From the records below, extract only the lines running from the line with "blue 1x2 brick [309,300,383,400]" to the line with "purple 1x1 cone [499,209,584,346]", both lines included, reproducing them exactly.

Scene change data
- Opening Delimiter -

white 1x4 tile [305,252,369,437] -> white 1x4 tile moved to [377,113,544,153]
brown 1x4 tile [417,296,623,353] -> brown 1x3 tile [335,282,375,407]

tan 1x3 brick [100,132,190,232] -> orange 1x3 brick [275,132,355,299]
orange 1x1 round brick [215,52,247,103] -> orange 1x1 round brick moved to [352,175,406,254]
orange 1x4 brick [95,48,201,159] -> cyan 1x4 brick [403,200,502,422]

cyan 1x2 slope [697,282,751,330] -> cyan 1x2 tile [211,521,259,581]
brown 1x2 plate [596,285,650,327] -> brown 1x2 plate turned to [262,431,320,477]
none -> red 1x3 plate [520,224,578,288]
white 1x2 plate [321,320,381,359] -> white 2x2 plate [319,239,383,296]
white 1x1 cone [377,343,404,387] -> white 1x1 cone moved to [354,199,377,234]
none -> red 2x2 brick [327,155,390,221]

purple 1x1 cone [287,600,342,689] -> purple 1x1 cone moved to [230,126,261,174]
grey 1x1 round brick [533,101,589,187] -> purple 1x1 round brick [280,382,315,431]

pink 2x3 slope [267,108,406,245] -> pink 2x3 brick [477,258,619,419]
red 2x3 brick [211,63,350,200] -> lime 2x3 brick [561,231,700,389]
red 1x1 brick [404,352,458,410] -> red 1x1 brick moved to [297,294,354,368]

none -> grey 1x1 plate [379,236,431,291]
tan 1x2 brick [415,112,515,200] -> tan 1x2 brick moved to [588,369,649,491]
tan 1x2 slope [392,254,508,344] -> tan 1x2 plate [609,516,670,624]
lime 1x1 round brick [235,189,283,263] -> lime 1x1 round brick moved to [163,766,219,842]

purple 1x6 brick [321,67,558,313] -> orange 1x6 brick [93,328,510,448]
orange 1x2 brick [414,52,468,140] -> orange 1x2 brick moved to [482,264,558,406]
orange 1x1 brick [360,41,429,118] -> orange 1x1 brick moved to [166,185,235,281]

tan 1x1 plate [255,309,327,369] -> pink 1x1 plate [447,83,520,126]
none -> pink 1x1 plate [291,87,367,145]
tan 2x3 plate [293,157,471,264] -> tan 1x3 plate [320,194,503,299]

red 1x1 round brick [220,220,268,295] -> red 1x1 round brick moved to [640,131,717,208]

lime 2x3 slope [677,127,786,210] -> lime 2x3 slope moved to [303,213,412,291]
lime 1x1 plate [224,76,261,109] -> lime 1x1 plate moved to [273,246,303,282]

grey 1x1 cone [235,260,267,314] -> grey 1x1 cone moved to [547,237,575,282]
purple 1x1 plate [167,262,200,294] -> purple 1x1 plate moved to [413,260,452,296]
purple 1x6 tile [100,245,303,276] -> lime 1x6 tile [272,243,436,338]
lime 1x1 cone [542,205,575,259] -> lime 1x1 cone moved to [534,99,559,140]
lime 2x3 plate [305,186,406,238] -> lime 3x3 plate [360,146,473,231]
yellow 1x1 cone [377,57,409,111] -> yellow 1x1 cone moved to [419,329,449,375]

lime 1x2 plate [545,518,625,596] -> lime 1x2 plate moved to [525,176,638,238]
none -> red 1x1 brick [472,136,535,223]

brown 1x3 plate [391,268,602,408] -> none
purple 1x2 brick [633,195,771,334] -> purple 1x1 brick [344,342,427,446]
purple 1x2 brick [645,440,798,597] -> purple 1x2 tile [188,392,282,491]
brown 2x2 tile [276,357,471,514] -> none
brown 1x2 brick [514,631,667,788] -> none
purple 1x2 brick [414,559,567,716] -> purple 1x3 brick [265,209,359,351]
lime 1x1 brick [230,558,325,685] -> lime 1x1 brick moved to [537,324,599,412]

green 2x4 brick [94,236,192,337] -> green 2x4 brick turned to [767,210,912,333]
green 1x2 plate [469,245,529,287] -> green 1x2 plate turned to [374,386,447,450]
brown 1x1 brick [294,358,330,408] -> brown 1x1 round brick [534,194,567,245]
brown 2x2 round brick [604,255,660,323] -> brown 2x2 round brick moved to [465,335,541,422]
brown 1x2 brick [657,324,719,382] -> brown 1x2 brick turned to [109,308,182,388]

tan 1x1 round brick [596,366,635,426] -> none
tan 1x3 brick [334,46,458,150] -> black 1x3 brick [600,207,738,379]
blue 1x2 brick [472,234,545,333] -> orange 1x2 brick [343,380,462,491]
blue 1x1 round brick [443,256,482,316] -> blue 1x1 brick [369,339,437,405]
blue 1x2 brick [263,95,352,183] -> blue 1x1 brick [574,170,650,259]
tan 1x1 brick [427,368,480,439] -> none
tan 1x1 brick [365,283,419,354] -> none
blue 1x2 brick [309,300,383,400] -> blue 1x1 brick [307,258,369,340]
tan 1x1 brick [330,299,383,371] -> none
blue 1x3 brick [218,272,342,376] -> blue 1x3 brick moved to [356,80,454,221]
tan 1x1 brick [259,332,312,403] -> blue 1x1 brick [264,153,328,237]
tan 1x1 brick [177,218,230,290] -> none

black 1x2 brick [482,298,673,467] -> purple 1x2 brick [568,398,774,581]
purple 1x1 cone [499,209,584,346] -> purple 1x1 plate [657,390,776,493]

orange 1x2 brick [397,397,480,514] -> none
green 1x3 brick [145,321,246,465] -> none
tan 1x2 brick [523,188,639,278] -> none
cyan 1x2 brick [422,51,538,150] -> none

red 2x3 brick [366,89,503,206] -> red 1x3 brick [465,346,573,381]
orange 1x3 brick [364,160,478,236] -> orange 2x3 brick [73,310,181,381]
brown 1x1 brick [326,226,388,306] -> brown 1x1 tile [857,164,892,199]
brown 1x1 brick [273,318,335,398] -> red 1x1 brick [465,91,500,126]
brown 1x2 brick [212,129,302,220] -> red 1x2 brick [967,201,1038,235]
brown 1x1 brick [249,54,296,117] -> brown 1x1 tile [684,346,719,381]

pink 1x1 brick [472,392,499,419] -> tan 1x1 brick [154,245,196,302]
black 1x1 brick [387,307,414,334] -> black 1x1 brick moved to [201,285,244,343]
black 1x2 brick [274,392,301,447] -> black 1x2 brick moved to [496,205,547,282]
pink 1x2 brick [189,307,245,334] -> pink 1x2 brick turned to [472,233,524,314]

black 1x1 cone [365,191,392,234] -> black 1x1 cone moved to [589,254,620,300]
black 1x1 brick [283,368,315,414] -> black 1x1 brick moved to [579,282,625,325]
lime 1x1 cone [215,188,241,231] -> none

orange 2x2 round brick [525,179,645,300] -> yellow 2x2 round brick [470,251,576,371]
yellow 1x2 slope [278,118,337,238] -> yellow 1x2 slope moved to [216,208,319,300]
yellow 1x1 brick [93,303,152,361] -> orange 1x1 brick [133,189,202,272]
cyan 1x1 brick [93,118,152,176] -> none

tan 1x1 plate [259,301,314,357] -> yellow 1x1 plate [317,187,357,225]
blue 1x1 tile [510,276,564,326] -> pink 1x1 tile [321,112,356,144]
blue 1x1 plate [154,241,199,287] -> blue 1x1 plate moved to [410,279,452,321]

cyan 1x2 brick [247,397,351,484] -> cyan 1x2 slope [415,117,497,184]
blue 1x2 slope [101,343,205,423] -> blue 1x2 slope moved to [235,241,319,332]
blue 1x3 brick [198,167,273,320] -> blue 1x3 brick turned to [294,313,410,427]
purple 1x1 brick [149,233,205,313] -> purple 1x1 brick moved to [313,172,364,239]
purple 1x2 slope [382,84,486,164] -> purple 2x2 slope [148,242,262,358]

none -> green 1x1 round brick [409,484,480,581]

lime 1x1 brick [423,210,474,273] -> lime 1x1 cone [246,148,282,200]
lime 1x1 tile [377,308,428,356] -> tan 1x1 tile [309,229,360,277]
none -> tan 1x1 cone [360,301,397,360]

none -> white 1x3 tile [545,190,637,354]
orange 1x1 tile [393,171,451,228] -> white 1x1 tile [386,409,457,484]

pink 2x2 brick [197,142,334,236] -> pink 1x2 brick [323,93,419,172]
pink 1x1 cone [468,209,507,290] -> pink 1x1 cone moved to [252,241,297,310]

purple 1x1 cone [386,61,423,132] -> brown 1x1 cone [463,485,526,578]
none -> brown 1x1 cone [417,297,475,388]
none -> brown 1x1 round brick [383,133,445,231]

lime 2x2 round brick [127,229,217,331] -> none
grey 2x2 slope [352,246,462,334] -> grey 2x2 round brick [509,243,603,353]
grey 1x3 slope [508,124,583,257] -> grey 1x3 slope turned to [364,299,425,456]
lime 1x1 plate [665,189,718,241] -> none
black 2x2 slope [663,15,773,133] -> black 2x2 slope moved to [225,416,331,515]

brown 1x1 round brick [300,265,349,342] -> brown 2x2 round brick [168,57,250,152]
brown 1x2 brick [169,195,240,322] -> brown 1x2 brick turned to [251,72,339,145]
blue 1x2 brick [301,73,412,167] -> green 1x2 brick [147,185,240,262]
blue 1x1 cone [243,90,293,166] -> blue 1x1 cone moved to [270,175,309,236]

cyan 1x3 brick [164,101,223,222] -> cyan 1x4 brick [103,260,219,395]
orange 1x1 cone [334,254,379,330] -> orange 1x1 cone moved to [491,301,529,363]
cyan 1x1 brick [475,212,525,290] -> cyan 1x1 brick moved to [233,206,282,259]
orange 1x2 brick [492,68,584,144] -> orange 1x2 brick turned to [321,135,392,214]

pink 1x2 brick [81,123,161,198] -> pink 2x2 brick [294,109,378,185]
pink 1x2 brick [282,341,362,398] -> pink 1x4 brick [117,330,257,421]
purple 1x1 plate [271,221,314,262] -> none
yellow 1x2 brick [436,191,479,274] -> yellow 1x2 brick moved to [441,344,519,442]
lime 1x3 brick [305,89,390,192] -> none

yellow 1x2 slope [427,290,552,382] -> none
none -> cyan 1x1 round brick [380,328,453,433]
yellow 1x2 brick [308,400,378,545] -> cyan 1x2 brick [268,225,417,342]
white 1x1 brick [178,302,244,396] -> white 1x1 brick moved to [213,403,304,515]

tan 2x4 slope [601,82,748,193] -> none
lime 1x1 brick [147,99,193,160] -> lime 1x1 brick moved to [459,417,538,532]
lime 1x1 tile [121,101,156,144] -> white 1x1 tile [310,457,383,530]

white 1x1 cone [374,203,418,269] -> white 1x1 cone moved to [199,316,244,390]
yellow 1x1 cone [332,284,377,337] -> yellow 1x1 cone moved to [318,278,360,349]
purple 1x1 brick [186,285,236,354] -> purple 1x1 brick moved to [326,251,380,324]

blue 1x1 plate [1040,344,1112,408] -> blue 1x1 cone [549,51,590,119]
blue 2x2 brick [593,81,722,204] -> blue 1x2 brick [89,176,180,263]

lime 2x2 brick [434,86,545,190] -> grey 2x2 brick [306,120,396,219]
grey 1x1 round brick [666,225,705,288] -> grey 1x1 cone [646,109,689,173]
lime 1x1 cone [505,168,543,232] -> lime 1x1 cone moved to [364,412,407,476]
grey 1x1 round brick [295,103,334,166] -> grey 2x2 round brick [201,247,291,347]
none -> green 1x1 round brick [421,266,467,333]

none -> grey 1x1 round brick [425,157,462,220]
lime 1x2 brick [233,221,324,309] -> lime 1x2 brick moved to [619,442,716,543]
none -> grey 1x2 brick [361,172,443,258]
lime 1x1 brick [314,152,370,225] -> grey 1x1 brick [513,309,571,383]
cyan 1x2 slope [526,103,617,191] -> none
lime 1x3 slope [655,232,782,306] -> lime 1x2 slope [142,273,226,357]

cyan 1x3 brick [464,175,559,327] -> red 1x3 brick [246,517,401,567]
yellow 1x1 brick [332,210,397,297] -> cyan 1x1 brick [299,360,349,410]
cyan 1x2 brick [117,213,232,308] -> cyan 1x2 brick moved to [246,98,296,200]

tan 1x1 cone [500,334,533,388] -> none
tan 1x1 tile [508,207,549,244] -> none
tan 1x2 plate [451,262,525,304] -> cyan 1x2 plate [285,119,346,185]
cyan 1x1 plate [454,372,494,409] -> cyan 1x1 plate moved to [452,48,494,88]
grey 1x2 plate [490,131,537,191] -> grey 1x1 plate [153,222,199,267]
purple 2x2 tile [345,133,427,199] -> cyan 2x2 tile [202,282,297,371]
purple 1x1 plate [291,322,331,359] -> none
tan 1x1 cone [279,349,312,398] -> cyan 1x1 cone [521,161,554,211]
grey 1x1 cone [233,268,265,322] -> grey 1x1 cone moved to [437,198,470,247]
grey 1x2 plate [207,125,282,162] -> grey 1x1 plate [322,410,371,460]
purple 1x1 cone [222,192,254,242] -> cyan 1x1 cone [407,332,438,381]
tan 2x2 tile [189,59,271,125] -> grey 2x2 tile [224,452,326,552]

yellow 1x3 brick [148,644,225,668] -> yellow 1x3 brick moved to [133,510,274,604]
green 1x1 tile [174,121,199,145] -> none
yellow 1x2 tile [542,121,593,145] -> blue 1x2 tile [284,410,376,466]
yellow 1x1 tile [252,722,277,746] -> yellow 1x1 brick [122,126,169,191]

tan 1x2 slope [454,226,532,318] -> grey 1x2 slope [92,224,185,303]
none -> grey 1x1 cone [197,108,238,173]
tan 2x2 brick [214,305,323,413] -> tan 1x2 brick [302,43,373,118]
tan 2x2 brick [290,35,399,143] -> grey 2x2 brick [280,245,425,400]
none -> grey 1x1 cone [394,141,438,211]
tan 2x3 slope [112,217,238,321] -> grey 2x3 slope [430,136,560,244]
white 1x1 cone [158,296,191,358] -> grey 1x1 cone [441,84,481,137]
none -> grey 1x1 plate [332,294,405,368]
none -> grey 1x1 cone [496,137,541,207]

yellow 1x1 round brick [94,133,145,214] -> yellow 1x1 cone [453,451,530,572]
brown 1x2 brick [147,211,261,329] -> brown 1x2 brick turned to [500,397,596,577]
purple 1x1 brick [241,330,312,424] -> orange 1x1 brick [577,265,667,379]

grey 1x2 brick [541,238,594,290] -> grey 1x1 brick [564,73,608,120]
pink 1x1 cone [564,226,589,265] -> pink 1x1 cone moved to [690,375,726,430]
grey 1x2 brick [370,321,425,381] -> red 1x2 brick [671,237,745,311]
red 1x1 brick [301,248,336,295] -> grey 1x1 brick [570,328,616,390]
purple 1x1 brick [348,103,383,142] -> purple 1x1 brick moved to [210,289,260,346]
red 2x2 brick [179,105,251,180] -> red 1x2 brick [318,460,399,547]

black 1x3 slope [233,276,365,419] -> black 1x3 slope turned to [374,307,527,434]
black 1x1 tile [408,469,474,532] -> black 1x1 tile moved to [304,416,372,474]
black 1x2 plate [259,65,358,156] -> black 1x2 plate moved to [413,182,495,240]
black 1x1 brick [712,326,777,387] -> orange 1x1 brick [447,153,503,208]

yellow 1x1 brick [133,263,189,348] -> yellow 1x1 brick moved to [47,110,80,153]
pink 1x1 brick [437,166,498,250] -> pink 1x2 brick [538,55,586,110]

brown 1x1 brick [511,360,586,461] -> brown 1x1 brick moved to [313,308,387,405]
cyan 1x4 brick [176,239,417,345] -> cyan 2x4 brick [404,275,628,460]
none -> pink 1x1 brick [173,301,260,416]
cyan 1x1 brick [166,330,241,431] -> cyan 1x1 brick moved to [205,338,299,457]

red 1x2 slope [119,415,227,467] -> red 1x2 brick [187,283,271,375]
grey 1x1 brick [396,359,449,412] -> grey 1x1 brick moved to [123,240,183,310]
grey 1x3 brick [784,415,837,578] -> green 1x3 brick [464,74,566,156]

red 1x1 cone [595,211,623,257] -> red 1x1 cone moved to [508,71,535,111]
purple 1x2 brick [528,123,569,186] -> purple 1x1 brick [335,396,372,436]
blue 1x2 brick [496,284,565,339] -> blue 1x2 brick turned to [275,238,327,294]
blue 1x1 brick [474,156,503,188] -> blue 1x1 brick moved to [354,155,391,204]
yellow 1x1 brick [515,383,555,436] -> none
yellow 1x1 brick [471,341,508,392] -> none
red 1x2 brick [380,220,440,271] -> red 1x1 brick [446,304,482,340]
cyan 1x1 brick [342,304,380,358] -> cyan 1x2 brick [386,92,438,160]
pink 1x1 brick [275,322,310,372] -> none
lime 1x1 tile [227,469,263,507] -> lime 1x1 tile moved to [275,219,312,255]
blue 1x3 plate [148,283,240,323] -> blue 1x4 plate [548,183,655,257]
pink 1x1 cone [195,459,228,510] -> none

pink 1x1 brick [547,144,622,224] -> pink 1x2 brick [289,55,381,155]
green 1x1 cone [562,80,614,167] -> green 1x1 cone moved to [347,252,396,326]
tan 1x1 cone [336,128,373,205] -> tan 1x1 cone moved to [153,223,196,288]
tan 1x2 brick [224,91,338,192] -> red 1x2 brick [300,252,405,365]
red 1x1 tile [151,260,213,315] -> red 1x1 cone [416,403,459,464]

- Closing Delimiter -

• Your response:
blue 1x2 brick [309,300,383,400] -> blue 1x1 brick [307,258,369,340]
tan 1x1 brick [330,299,383,371] -> none
blue 1x3 brick [218,272,342,376] -> blue 1x3 brick moved to [356,80,454,221]
tan 1x1 brick [259,332,312,403] -> blue 1x1 brick [264,153,328,237]
tan 1x1 brick [177,218,230,290] -> none

black 1x2 brick [482,298,673,467] -> purple 1x2 brick [568,398,774,581]
purple 1x1 cone [499,209,584,346] -> purple 1x1 plate [657,390,776,493]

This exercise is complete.